*Written task:*
Reproduce word for word the stretch of the records from the line containing "blue hexagon: moved 22 px right, 21 px down" through the line containing "gray ellipse: rotated", including both of those lines.

*Supplied data:*
=====

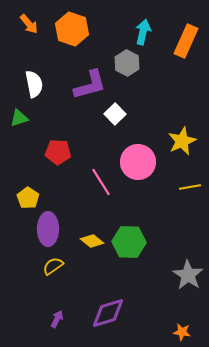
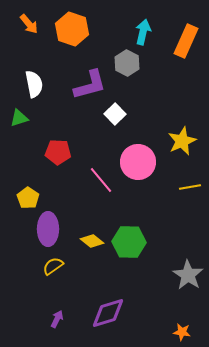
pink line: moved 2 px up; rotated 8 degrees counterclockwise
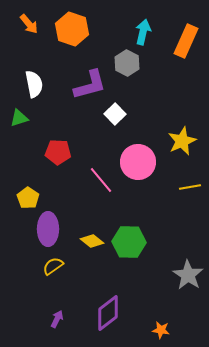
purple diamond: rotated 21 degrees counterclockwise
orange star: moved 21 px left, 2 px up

=====

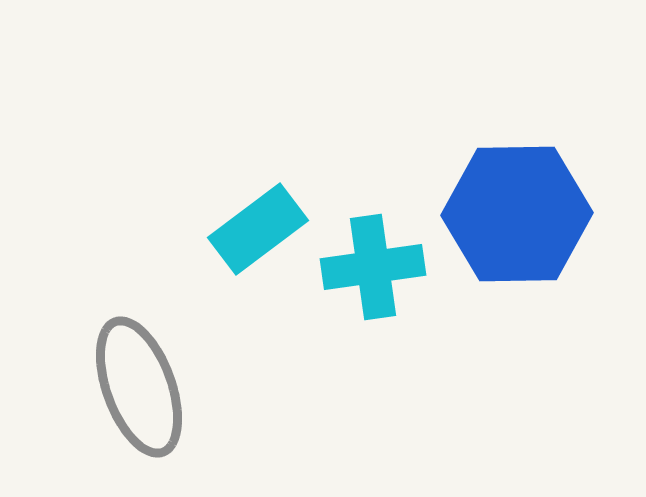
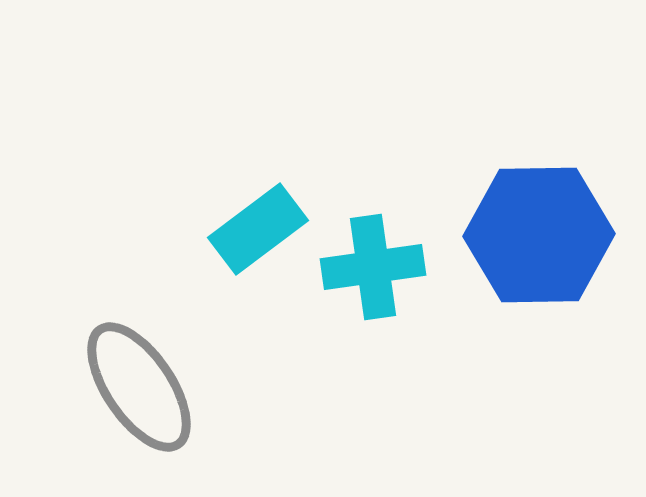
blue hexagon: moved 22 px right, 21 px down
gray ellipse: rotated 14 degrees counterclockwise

=====

*Final result:*
blue hexagon: moved 22 px right, 21 px down
gray ellipse: rotated 14 degrees counterclockwise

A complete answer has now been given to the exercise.